*** Source information ***

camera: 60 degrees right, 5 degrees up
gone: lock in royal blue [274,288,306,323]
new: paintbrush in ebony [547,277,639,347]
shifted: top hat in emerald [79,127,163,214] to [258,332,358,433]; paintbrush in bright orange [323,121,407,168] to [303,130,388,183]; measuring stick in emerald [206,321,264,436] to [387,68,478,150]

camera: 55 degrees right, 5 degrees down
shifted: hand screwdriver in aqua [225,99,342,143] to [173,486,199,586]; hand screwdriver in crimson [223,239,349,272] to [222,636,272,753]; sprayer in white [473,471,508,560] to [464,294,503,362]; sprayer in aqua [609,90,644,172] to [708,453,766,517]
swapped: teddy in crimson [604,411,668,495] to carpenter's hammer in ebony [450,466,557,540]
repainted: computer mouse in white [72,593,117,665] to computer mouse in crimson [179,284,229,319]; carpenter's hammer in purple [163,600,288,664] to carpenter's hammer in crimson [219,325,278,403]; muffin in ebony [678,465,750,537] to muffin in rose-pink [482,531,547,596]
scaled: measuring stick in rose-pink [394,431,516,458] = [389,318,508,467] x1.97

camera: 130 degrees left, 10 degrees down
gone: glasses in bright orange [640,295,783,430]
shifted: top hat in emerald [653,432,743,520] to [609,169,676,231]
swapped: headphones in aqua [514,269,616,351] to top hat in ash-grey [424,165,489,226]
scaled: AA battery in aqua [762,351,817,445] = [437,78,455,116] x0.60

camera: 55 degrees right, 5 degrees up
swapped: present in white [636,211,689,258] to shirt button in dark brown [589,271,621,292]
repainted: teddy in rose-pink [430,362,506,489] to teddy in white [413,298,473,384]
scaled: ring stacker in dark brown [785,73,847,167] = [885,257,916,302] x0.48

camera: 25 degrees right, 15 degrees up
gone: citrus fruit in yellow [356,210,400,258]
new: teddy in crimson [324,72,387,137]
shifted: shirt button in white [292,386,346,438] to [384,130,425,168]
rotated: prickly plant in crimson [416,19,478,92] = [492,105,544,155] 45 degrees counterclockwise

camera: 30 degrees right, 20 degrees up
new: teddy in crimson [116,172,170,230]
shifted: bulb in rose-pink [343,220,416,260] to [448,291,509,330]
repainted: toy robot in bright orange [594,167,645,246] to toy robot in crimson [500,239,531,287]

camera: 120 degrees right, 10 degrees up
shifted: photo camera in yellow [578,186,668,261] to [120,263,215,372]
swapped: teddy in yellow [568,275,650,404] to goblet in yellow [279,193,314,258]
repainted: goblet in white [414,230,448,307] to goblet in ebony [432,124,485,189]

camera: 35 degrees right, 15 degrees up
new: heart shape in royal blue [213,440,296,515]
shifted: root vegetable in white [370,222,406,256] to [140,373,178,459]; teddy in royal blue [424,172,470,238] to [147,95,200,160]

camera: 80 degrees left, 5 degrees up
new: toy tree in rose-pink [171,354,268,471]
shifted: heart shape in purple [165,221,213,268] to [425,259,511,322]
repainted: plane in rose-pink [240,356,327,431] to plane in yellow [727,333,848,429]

*** End of Source information ***

- **Problem**: Your answer must consist of every line above, transcribed verbatim.

- **Task output**:
camera: 60 degrees right, 5 degrees up
gone: lock in royal blue [274,288,306,323]
new: paintbrush in ebony [547,277,639,347]
shifted: top hat in emerald [79,127,163,214] to [258,332,358,433]; paintbrush in bright orange [323,121,407,168] to [303,130,388,183]; measuring stick in emerald [206,321,264,436] to [387,68,478,150]

camera: 55 degrees right, 5 degrees down
shifted: hand screwdriver in aqua [225,99,342,143] to [173,486,199,586]; hand screwdriver in crimson [223,239,349,272] to [222,636,272,753]; sprayer in white [473,471,508,560] to [464,294,503,362]; sprayer in aqua [609,90,644,172] to [708,453,766,517]
swapped: teddy in crimson [604,411,668,495] to carpenter's hammer in ebony [450,466,557,540]
repainted: computer mouse in white [72,593,117,665] to computer mouse in crimson [179,284,229,319]; carpenter's hammer in purple [163,600,288,664] to carpenter's hammer in crimson [219,325,278,403]; muffin in ebony [678,465,750,537] to muffin in rose-pink [482,531,547,596]
scaled: measuring stick in rose-pink [394,431,516,458] = [389,318,508,467] x1.97

camera: 130 degrees left, 10 degrees down
gone: glasses in bright orange [640,295,783,430]
shifted: top hat in emerald [653,432,743,520] to [609,169,676,231]
swapped: headphones in aqua [514,269,616,351] to top hat in ash-grey [424,165,489,226]
scaled: AA battery in aqua [762,351,817,445] = [437,78,455,116] x0.60

camera: 55 degrees right, 5 degrees up
swapped: present in white [636,211,689,258] to shirt button in dark brown [589,271,621,292]
repainted: teddy in rose-pink [430,362,506,489] to teddy in white [413,298,473,384]
scaled: ring stacker in dark brown [785,73,847,167] = [885,257,916,302] x0.48

camera: 25 degrees right, 15 degrees up
gone: citrus fruit in yellow [356,210,400,258]
new: teddy in crimson [324,72,387,137]
shifted: shirt button in white [292,386,346,438] to [384,130,425,168]
rotated: prickly plant in crimson [416,19,478,92] = [492,105,544,155] 45 degrees counterclockwise

camera: 30 degrees right, 20 degrees up
new: teddy in crimson [116,172,170,230]
shifted: bulb in rose-pink [343,220,416,260] to [448,291,509,330]
repainted: toy robot in bright orange [594,167,645,246] to toy robot in crimson [500,239,531,287]

camera: 120 degrees right, 10 degrees up
shifted: photo camera in yellow [578,186,668,261] to [120,263,215,372]
swapped: teddy in yellow [568,275,650,404] to goblet in yellow [279,193,314,258]
repainted: goblet in white [414,230,448,307] to goblet in ebony [432,124,485,189]

camera: 35 degrees right, 15 degrees up
new: heart shape in royal blue [213,440,296,515]
shifted: root vegetable in white [370,222,406,256] to [140,373,178,459]; teddy in royal blue [424,172,470,238] to [147,95,200,160]

camera: 80 degrees left, 5 degrees up
new: toy tree in rose-pink [171,354,268,471]
shifted: heart shape in purple [165,221,213,268] to [425,259,511,322]
repainted: plane in rose-pink [240,356,327,431] to plane in yellow [727,333,848,429]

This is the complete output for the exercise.